(Before and after coordinates)
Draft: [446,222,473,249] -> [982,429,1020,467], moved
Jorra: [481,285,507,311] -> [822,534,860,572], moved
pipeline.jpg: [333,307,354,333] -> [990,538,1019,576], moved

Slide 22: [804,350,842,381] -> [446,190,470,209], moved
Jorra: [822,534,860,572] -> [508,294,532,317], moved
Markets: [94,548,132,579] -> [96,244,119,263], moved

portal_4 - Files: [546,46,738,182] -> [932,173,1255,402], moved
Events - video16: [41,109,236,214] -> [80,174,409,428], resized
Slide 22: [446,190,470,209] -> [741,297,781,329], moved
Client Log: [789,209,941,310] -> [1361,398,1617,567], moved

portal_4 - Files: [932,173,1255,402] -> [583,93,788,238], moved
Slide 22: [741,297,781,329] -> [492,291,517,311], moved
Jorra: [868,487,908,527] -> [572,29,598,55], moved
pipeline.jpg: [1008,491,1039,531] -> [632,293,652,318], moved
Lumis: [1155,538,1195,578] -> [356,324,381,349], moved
* * *
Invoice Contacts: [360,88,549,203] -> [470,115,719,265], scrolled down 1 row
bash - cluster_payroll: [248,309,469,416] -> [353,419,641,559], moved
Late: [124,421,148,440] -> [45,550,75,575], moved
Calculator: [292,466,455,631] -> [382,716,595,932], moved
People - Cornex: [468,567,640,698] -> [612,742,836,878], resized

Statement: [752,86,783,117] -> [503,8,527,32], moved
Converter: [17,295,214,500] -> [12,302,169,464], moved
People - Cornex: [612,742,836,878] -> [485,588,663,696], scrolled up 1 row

What to do: Beginning at the line with "pipeline.jpg: [333,307,354,333] ->" and ending at the line with "portal_4 - Files: [546,46,738,182]", reproduce each line of the data above exactly, and add no other lines.

Response area:
pipeline.jpg: [333,307,354,333] -> [990,538,1019,576], moved

Slide 22: [804,350,842,381] -> [446,190,470,209], moved
Jorra: [822,534,860,572] -> [508,294,532,317], moved
Markets: [94,548,132,579] -> [96,244,119,263], moved

portal_4 - Files: [546,46,738,182] -> [932,173,1255,402], moved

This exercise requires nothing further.